Start of Record extracts
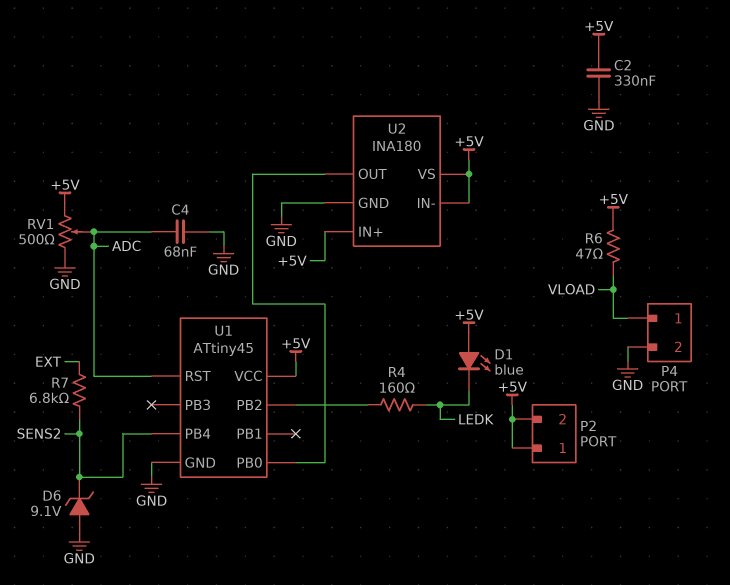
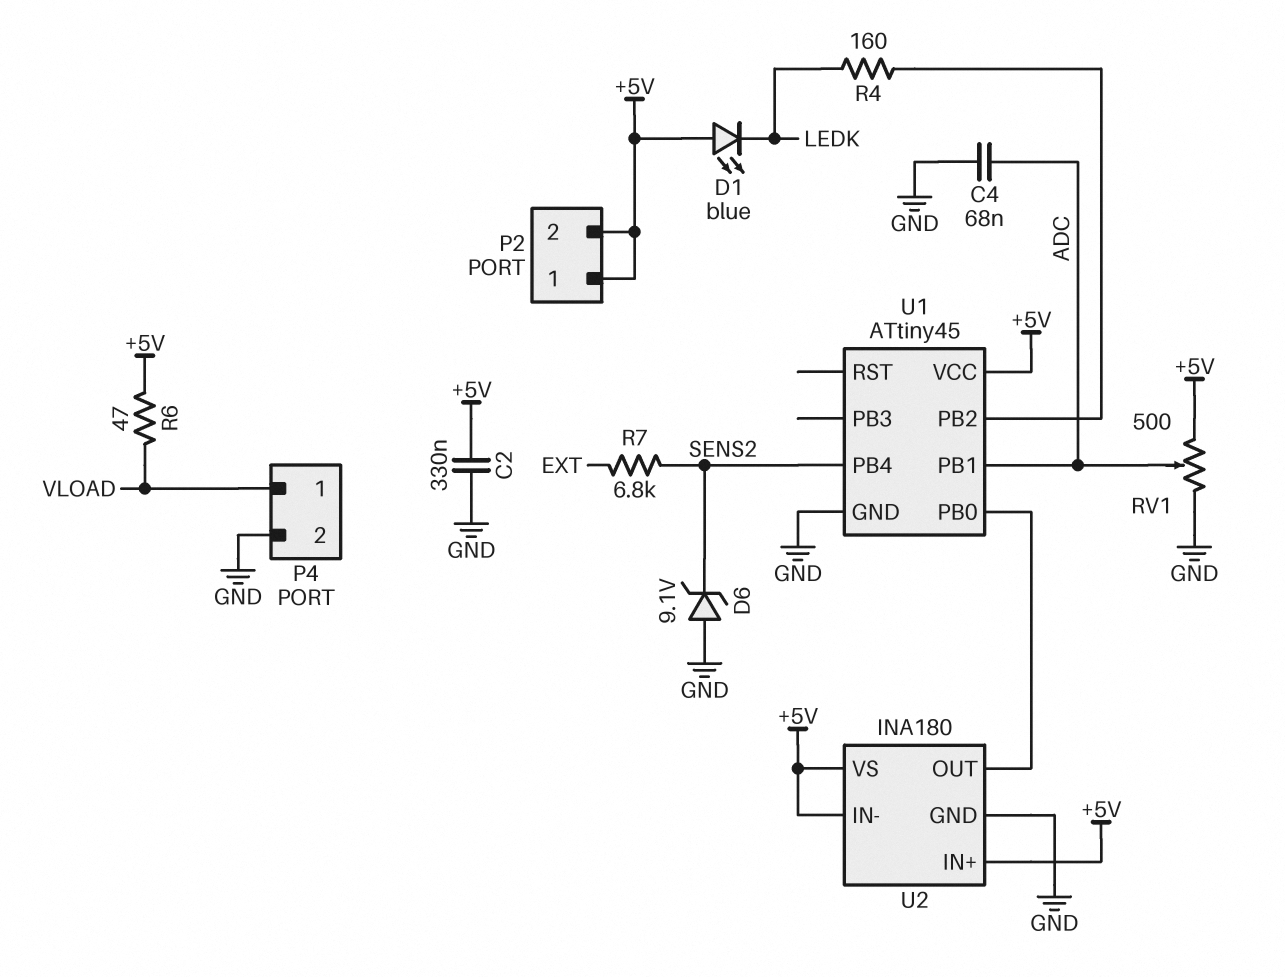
U1 pin PB1: none -> ADC
U1 pin RST: ADC -> none

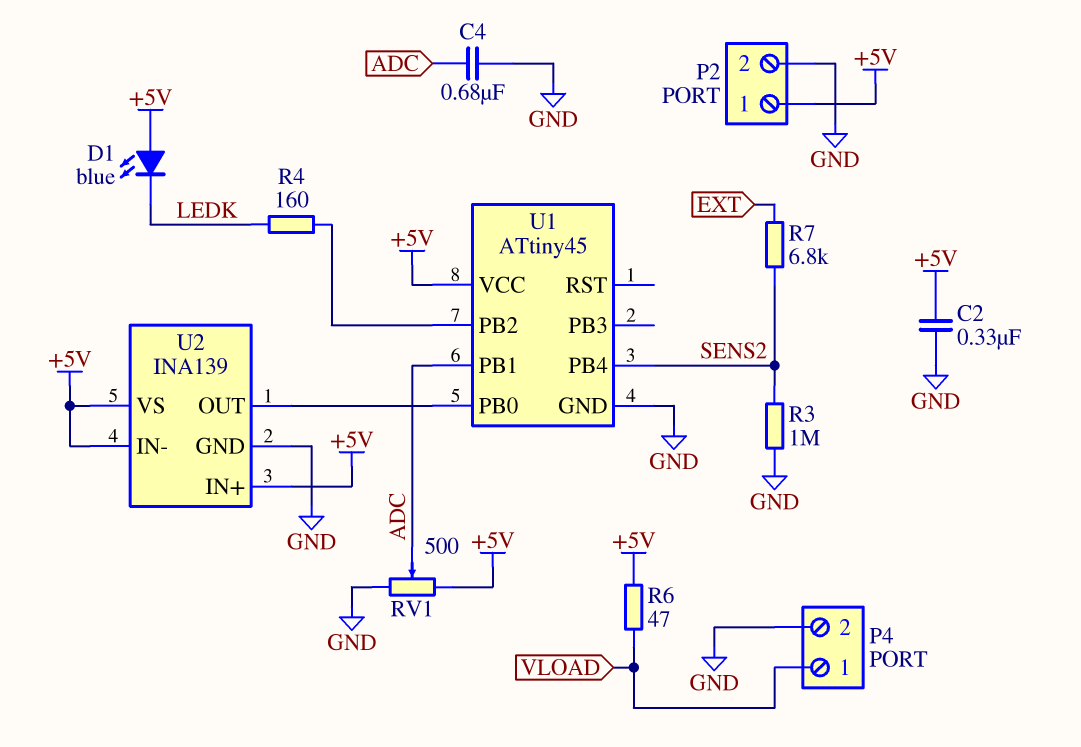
C4: 68nF (ADC, GND) -> 680nF (ADC, GND)
D6: zener 9.1V (A GND, K SENS2) -> none
P2 pin 2: +5V -> GND
R3: none -> 1M (GND, SENS2)
U2: INA180 -> INA139

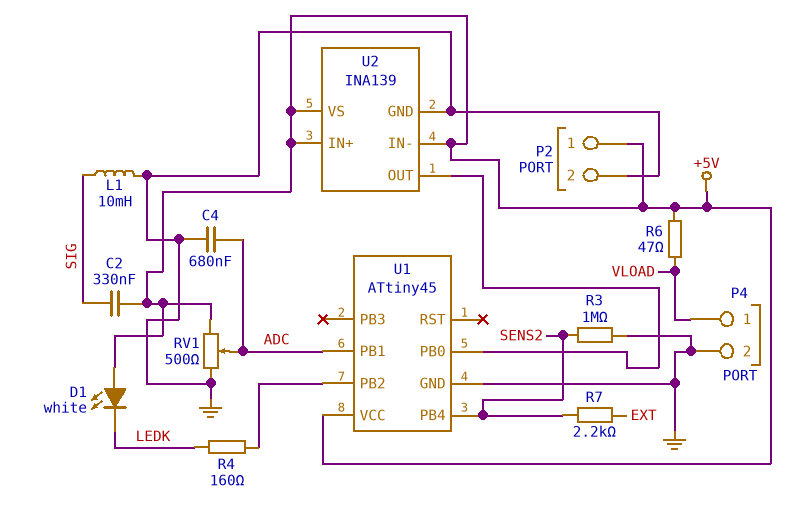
C2: 330nF (+5V, GND) -> 330nF (+5V, SIG)
D1: LED blue (A +5V, K LEDK) -> LED white (A +5V, K LEDK)
L1: none -> 10mH (GND, SIG)
R7: 6.8k (EXT, SENS2) -> 2.2k (EXT, SENS2)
End of Record extracts
Search the data for "none". Copy every line that has it.

Response to this task:
U1 pin PB1: none -> ADC
U1 pin RST: ADC -> none
D6: zener 9.1V (A GND, K SENS2) -> none
R3: none -> 1M (GND, SENS2)
L1: none -> 10mH (GND, SIG)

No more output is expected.